___ Given information ___

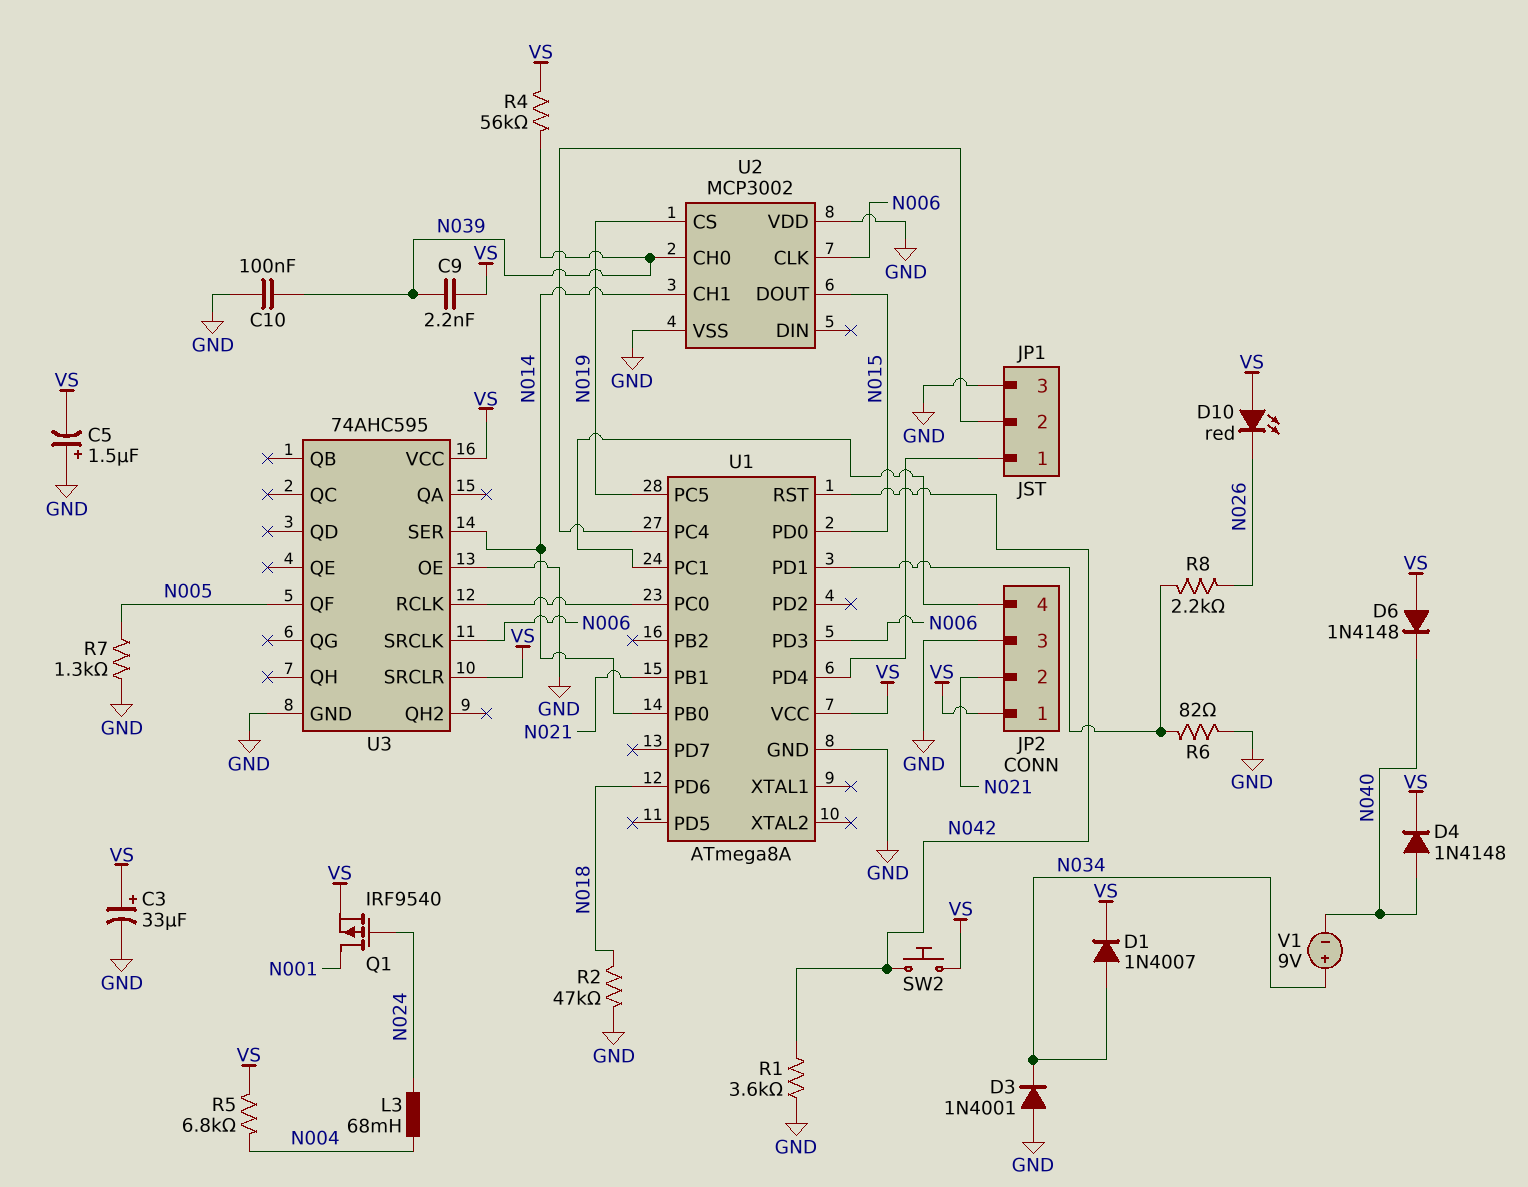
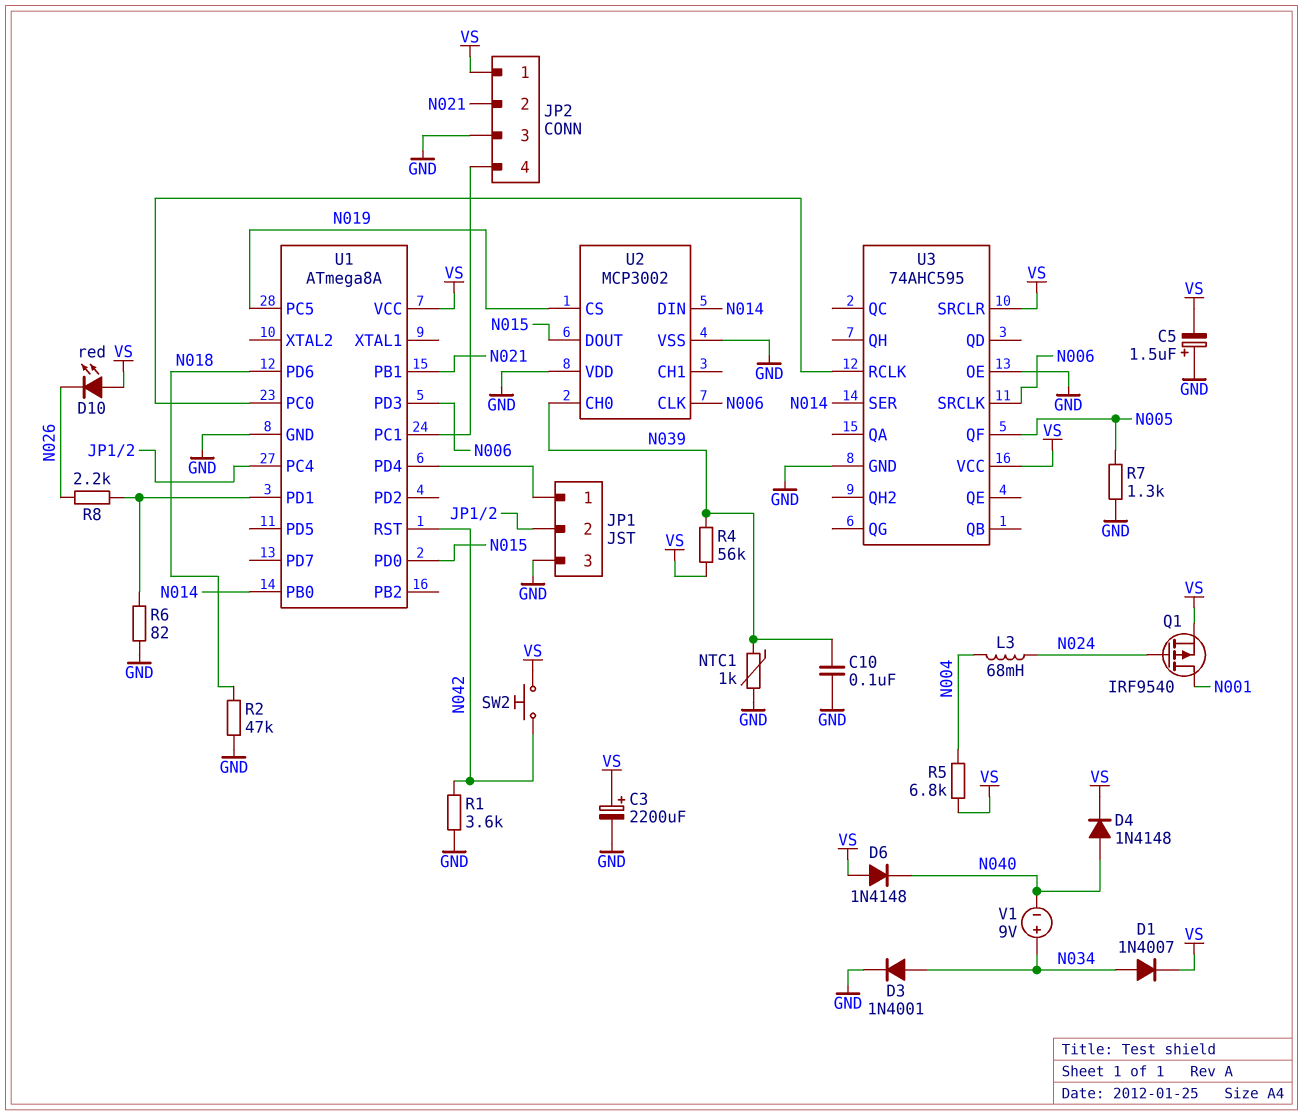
C3: 33uF (plus VS, minus GND) -> 2200uF (plus VS, minus GND)
C9: 2.2nF (N039, VS) -> none
D3: diode 1N4001 (A GND, K N034) -> diode 1N4001 (A N034, K GND)
NTC1: none -> 1k (GND, N039)
U2 pin CH1: N014 -> none
U2 pin DIN: none -> N014

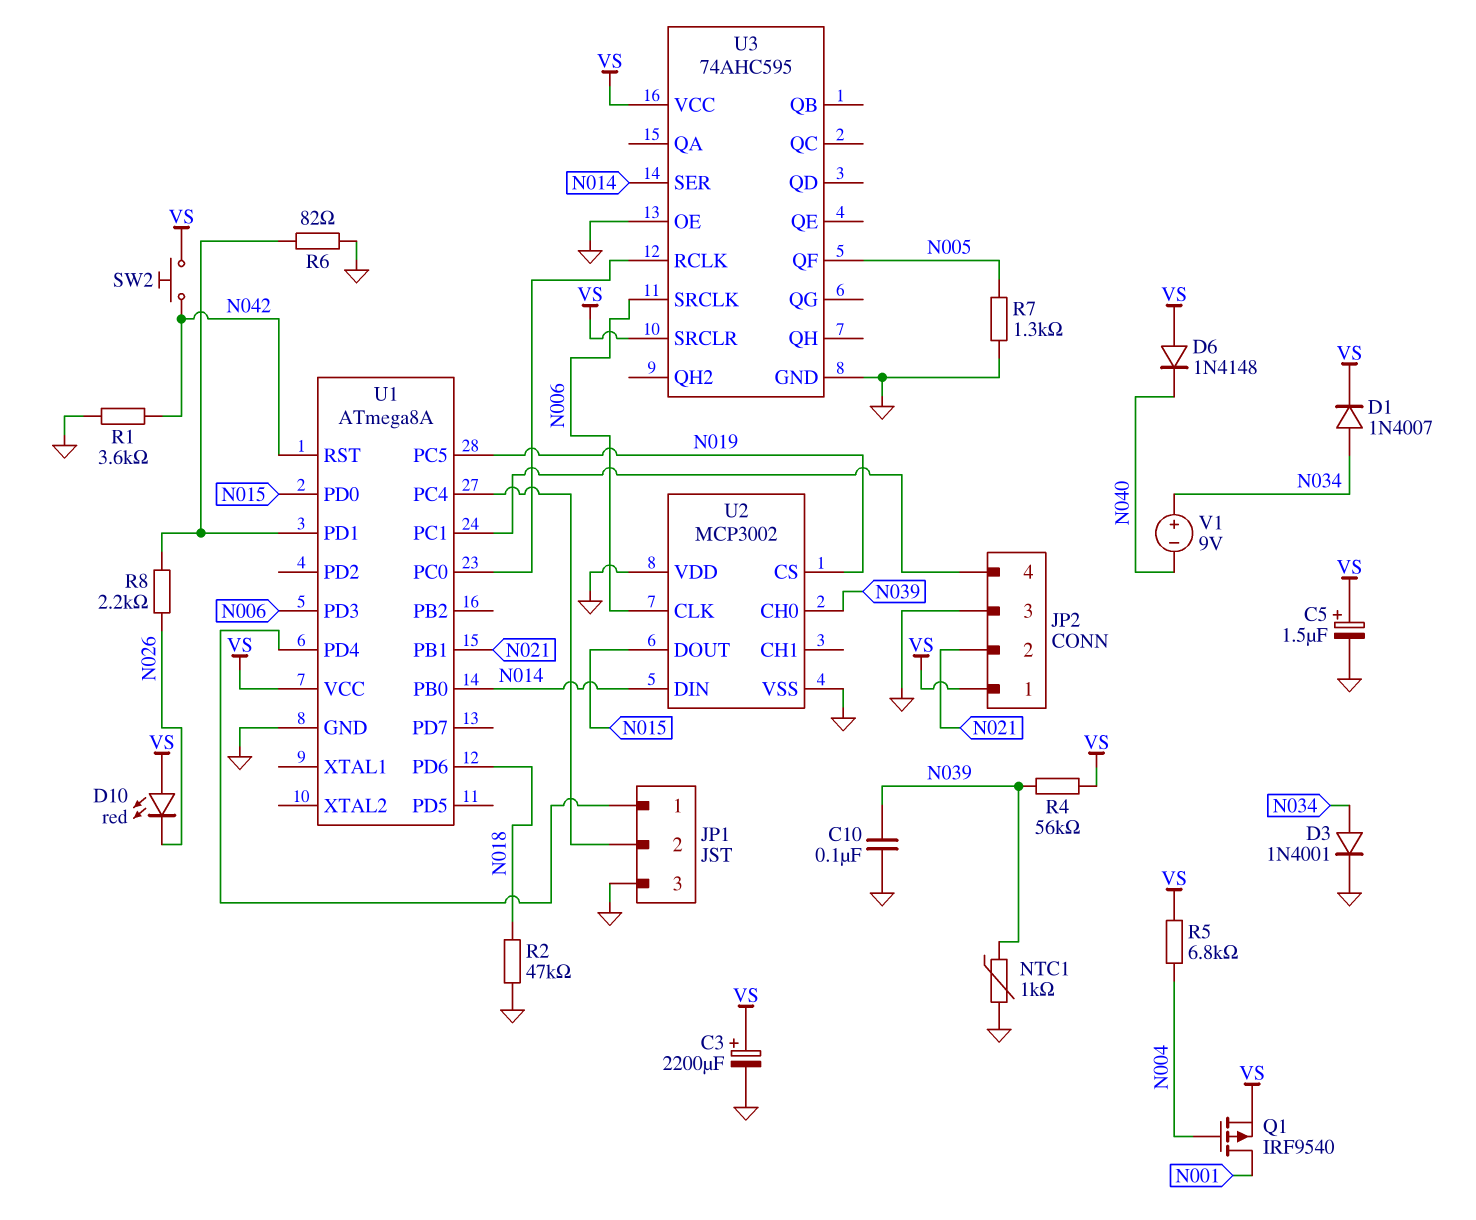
C5: 1.5uF (plus GND, minus VS) -> 1.5uF (plus VS, minus GND)
D4: diode 1N4148 (A N040, K VS) -> none
L3: 68mH (N004, N024) -> none
Q1: PMOS IRF9540 (G N024, D N001, S VS) -> PMOS IRF9540 (G N004, D N001, S VS)

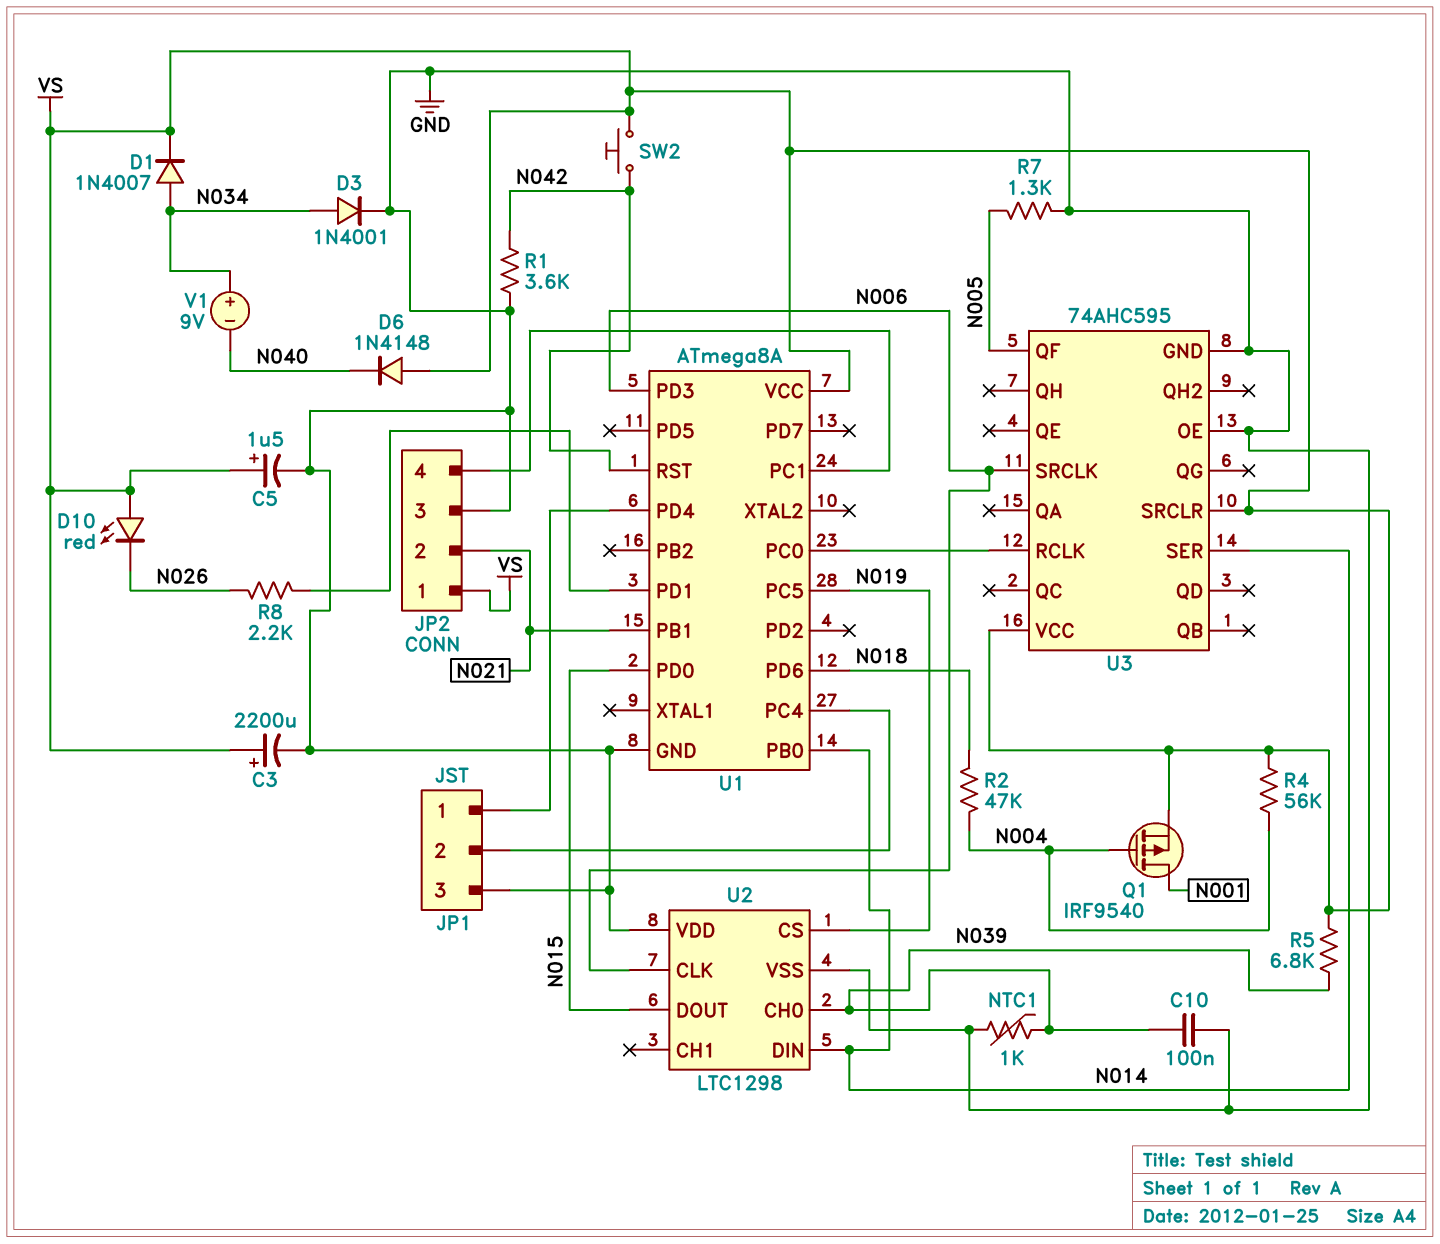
R2: 47k (GND, N018) -> 47k (N004, N018)
R4: 56k (N039, VS) -> 56k (N004, VS)
R5: 6.8k (N004, VS) -> 6.8k (N039, VS)
R6: 82 (GND, U1/PD1) -> none
U2: MCP3002 -> LTC1298

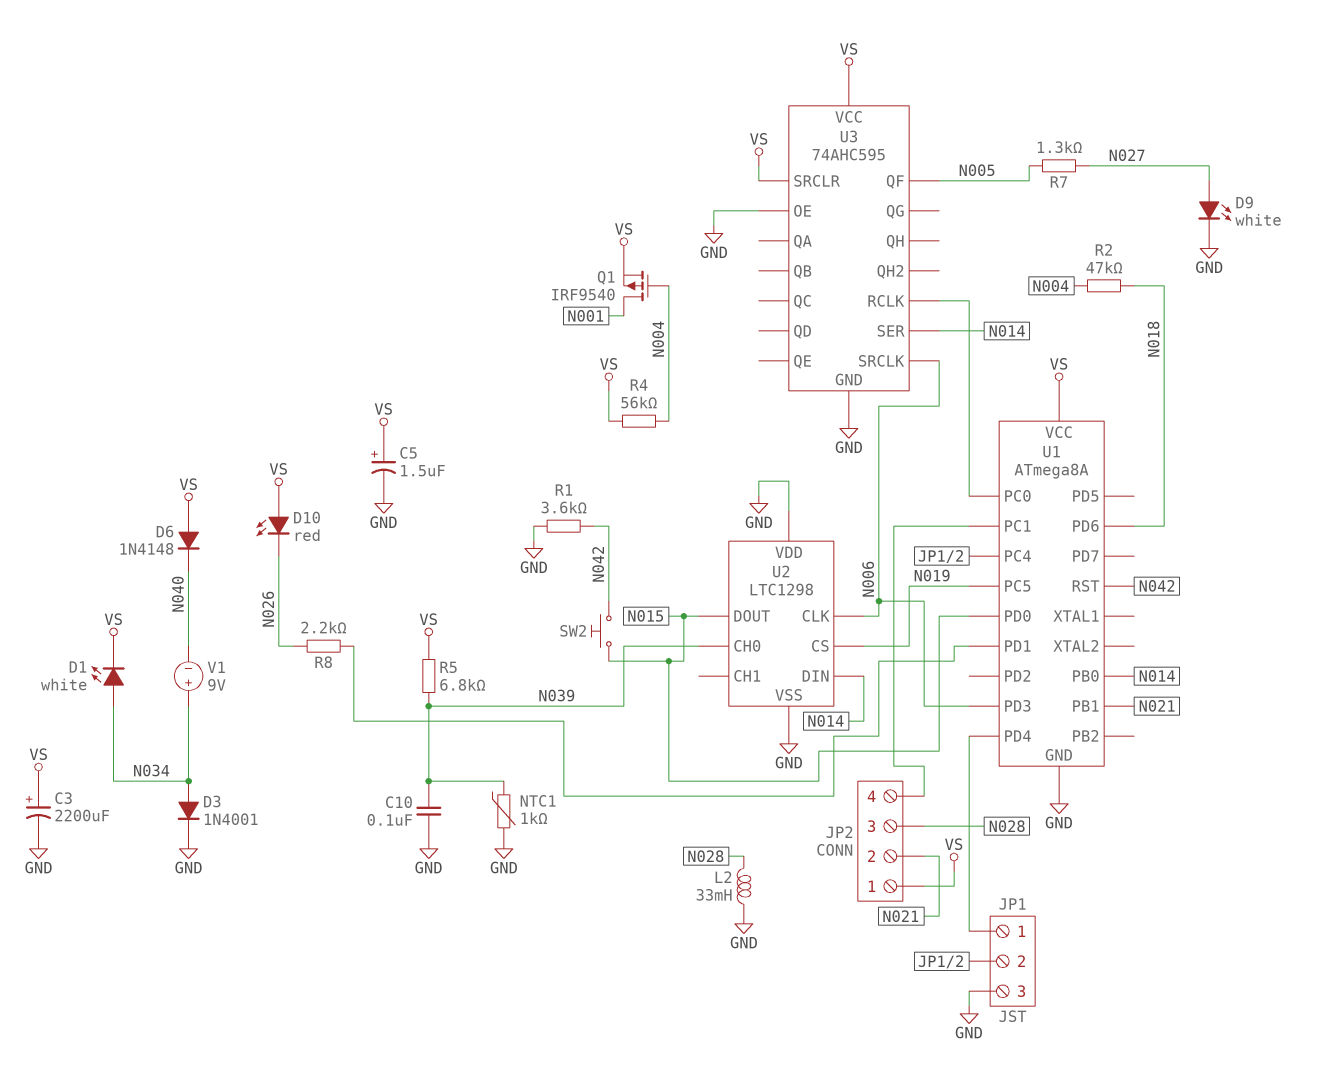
D1: diode 1N4007 (A N034, K VS) -> LED white (A N034, K VS)
D9: none -> LED white (A N027, K GND)
JP2 pin 3: GND -> N028
L2: none -> 33mH (GND, N028)
R7: 1.3k (GND, N005) -> 1.3k (N005, N027)
SW2: button (N042, VS) -> button (N015, N042)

___

» **Instructions for the task**
Word for word, repeat each line of the records, and leave every image out.

» **Result of this exercise**
C3: 33uF (plus VS, minus GND) -> 2200uF (plus VS, minus GND)
C9: 2.2nF (N039, VS) -> none
D3: diode 1N4001 (A GND, K N034) -> diode 1N4001 (A N034, K GND)
NTC1: none -> 1k (GND, N039)
U2 pin CH1: N014 -> none
U2 pin DIN: none -> N014

C5: 1.5uF (plus GND, minus VS) -> 1.5uF (plus VS, minus GND)
D4: diode 1N4148 (A N040, K VS) -> none
L3: 68mH (N004, N024) -> none
Q1: PMOS IRF9540 (G N024, D N001, S VS) -> PMOS IRF9540 (G N004, D N001, S VS)

R2: 47k (GND, N018) -> 47k (N004, N018)
R4: 56k (N039, VS) -> 56k (N004, VS)
R5: 6.8k (N004, VS) -> 6.8k (N039, VS)
R6: 82 (GND, U1/PD1) -> none
U2: MCP3002 -> LTC1298

D1: diode 1N4007 (A N034, K VS) -> LED white (A N034, K VS)
D9: none -> LED white (A N027, K GND)
JP2 pin 3: GND -> N028
L2: none -> 33mH (GND, N028)
R7: 1.3k (GND, N005) -> 1.3k (N005, N027)
SW2: button (N042, VS) -> button (N015, N042)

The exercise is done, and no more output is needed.